┌──
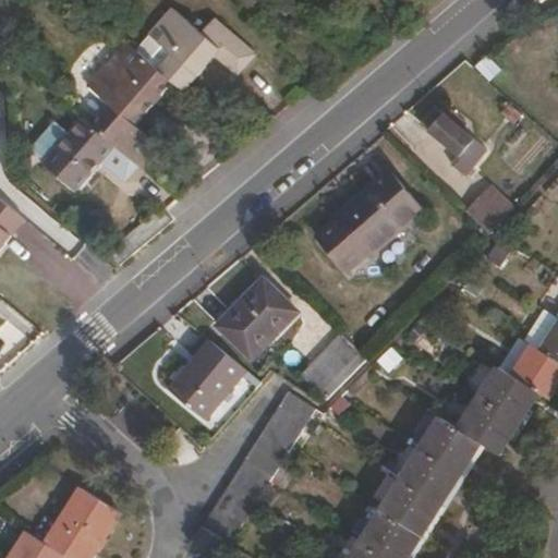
[(247,68),(204,32),(201,36),(170,10),(154,29),(164,38),(157,45),(171,57),(158,73),(172,85),(178,89),(201,61),(207,67),(215,58),(239,79),(247,68)]
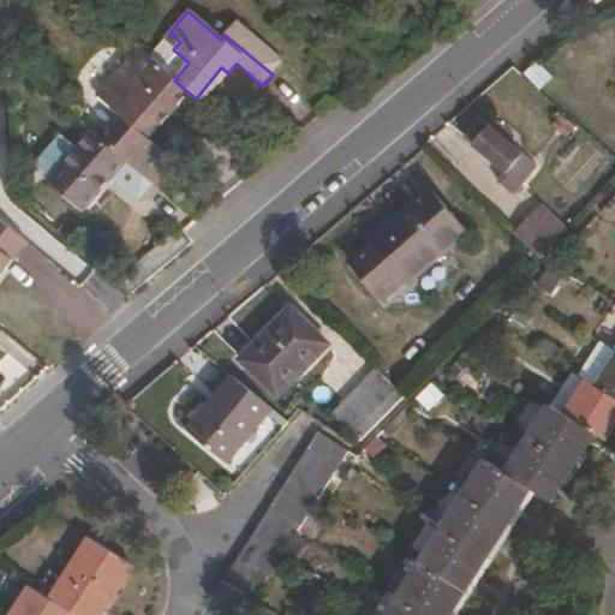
[(282,64),(234,23),(225,35),(273,75),(282,64)]
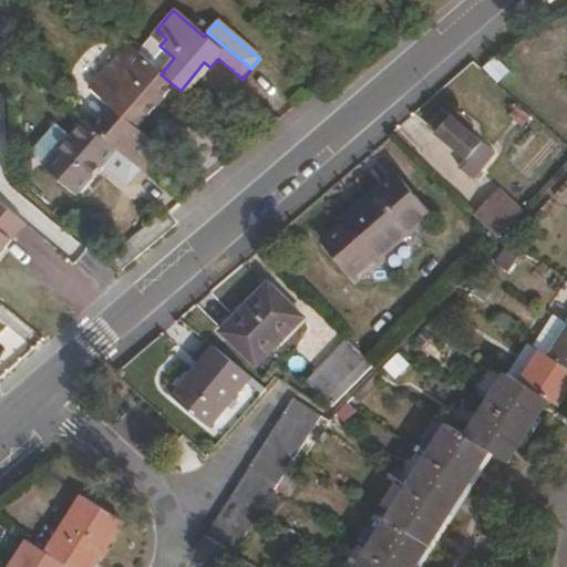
[(160,45),(166,39),(156,30),(150,38),(160,45)]
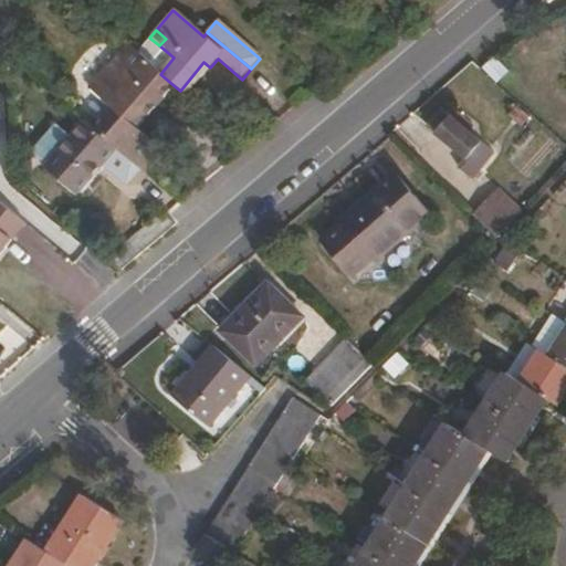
[(174,58),(159,45),(149,38),(137,53),(160,74),(174,58)]
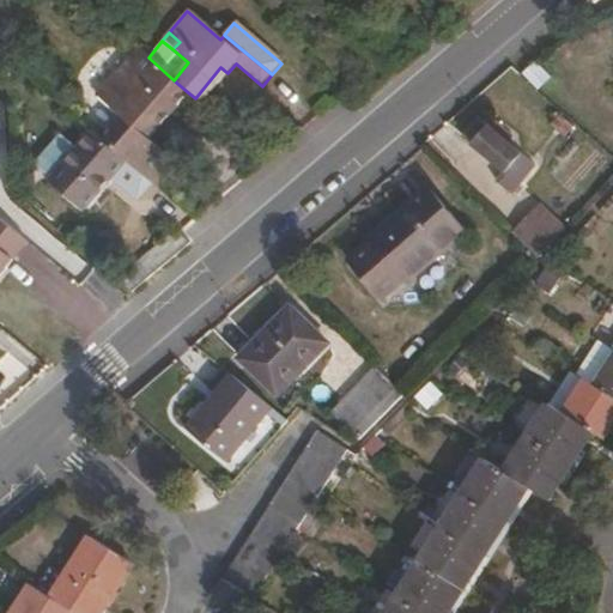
[(149,58),(138,49),(103,91),(157,135),(189,93),(174,80),(149,58)]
└──
# TRY IT:
Restate the data above exactly, stripping out each image.

# ANSWER TO THIS TASK:
[(247,68),(204,32),(201,36),(170,10),(154,29),(164,38),(157,45),(171,57),(158,73),(172,85),(178,89),(201,61),(207,67),(215,58),(239,79),(247,68)]
[(282,64),(234,23),(225,35),(273,75),(282,64)]
[(160,45),(166,39),(156,30),(150,38),(160,45)]
[(174,58),(159,45),(149,38),(137,53),(160,74),(174,58)]
[(149,58),(138,49),(103,91),(157,135),(189,93),(174,80),(149,58)]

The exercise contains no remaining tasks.